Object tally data
..........

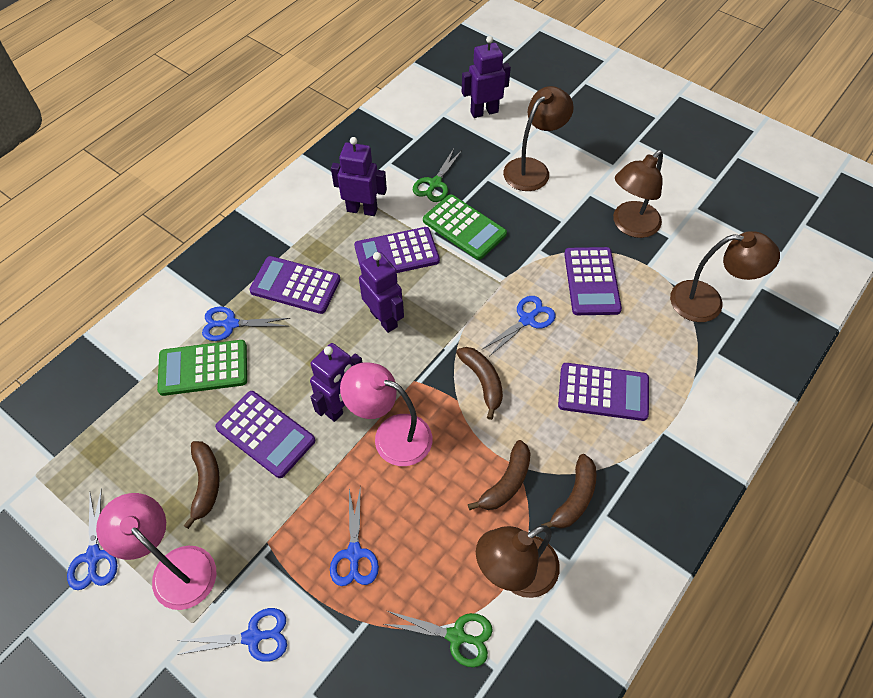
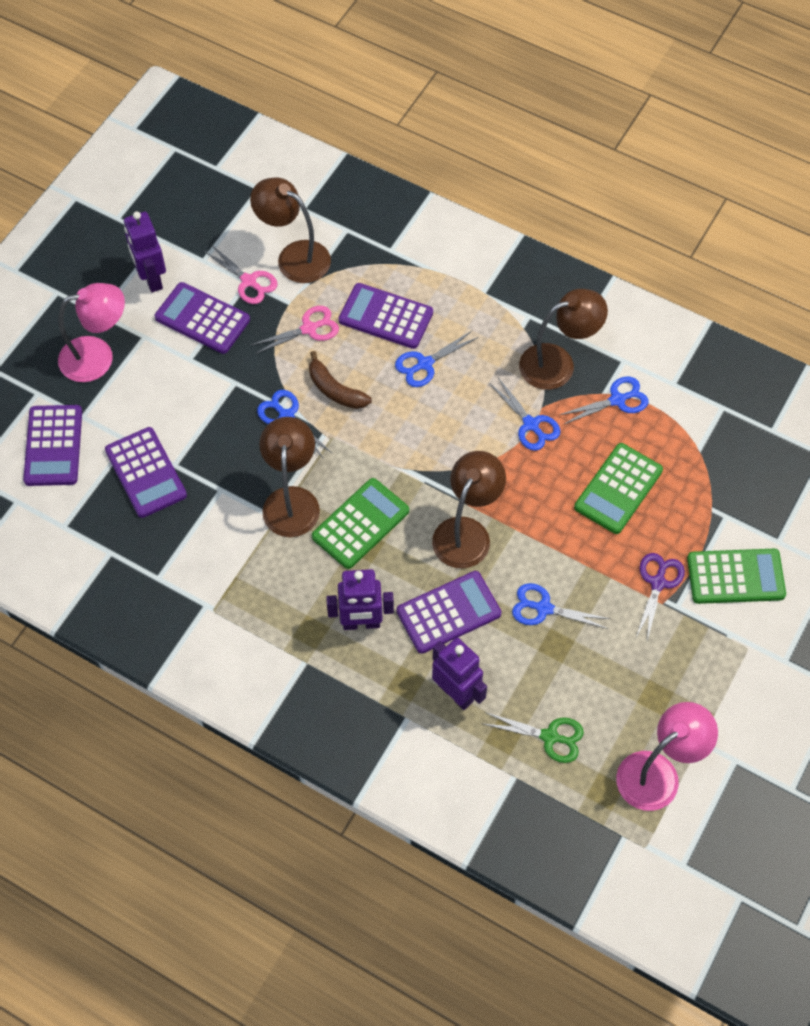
brown banana: [183,441,220,529] [456,347,503,420] [468,440,531,510] [541,454,596,529] = 4 -> [309,351,372,409] = 1
green calculator: [157,340,247,396] [423,194,507,260] = 2 -> [312,478,409,569] [574,443,663,534] [687,549,786,604] = 3
green scissors: [384,611,493,667] [413,149,462,202] = 2 -> [484,712,584,763] = 1
pink scissors: none = 0 -> [204,244,277,304] [251,306,339,354] = 2
purple robot: [310,343,363,422] [331,137,387,216] [359,252,404,333] [462,36,511,118] = 4 -> [124,211,166,293] [326,569,394,630] [432,638,487,710] = 3
purple scissors: none = 0 -> [636,553,685,641] = 1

..........

## [Work task]
Find the lines above that contain the word "purple" and copy each one.

## [Exercise answer]
purple robot: [310,343,363,422] [331,137,387,216] [359,252,404,333] [462,36,511,118] = 4 -> [124,211,166,293] [326,569,394,630] [432,638,487,710] = 3
purple scissors: none = 0 -> [636,553,685,641] = 1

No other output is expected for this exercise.